DATA FOR THE TASK
################

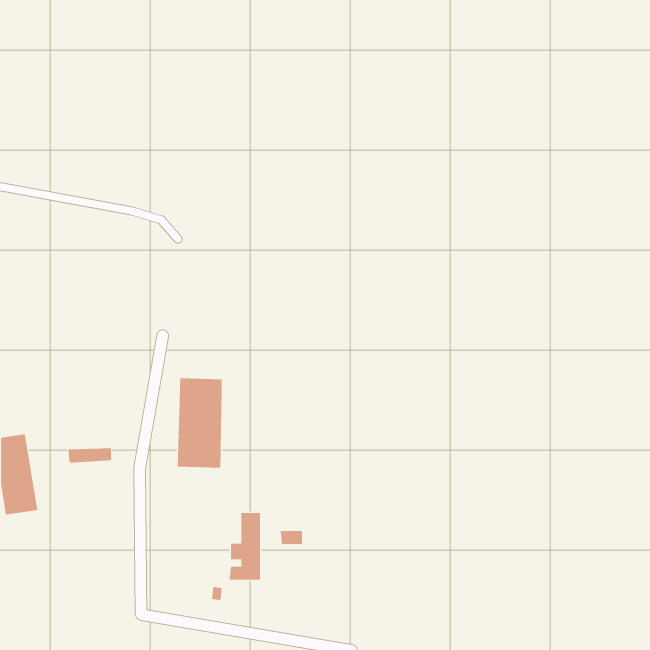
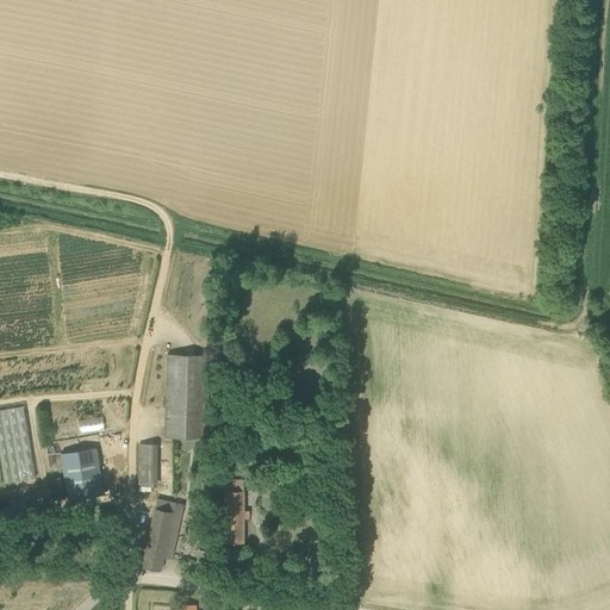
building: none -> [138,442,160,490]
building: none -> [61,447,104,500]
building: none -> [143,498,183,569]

################

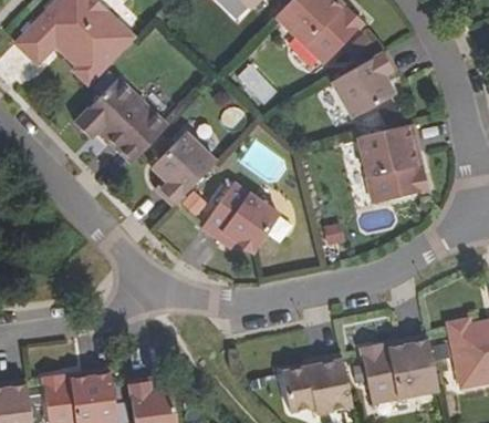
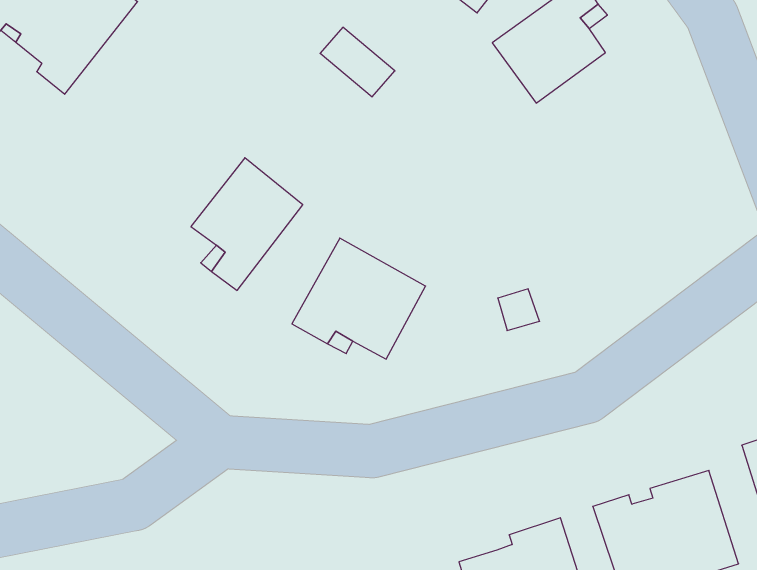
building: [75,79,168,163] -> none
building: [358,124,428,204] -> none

################

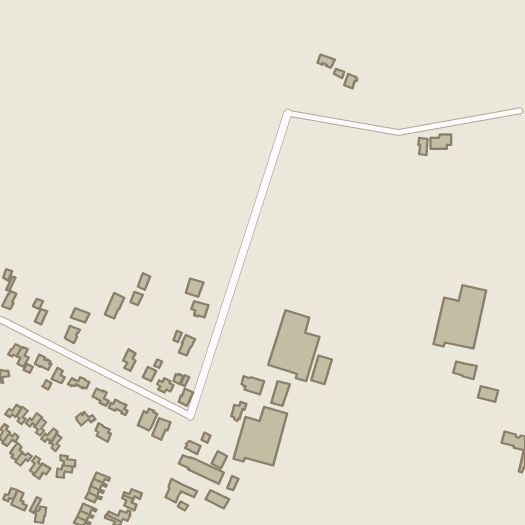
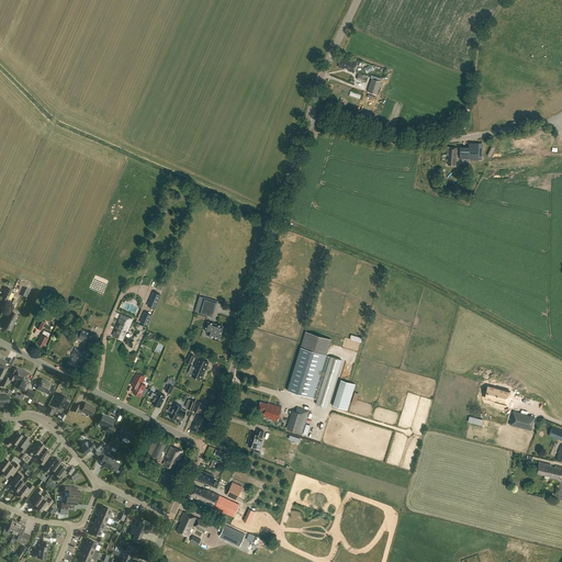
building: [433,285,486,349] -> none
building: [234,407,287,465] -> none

################

WHAT IS NEEDED
Looking back over the data above, restate word for word the lines that begin at the line with "building: none -> [138,442,160,490]" and end at the line with "building: none -> [143,498,183,569]", inclusive.

ANSWER TO THE EXERCISE
building: none -> [138,442,160,490]
building: none -> [61,447,104,500]
building: none -> [143,498,183,569]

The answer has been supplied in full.